§ ASSIGNMENT
An exact copy of the lines from the one containing "orange cake: 7 -> 6" through the end of the material is all that is wanted; transcribe only those.

§ DATA SECTION
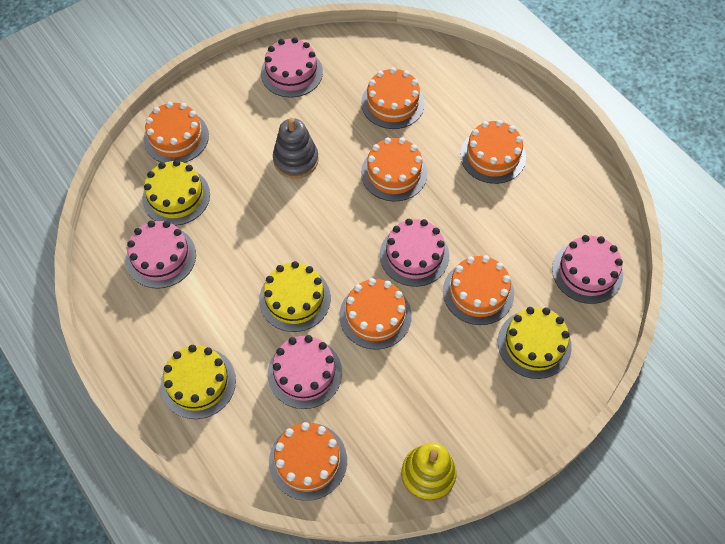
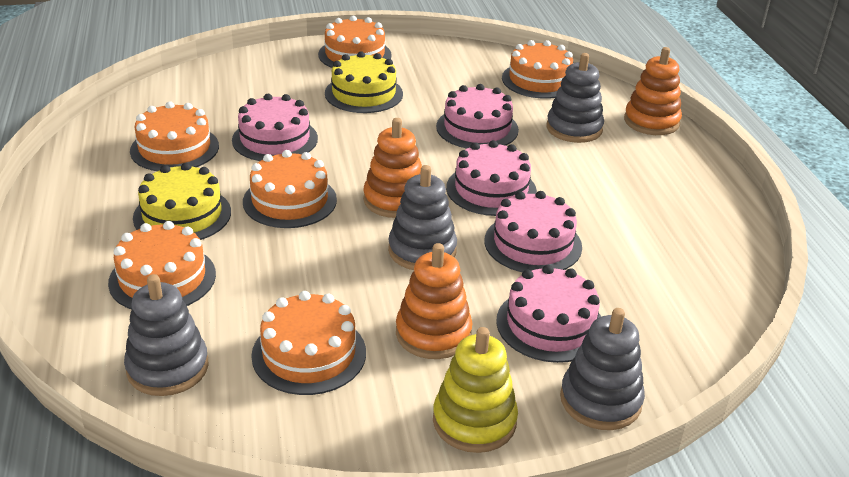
grey stacking toy: 1 -> 4
orange cake: 7 -> 6
orange stacking toy: 0 -> 3
yellow cake: 4 -> 2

§ EXERCISE ANSWER
orange cake: 7 -> 6
orange stacking toy: 0 -> 3
yellow cake: 4 -> 2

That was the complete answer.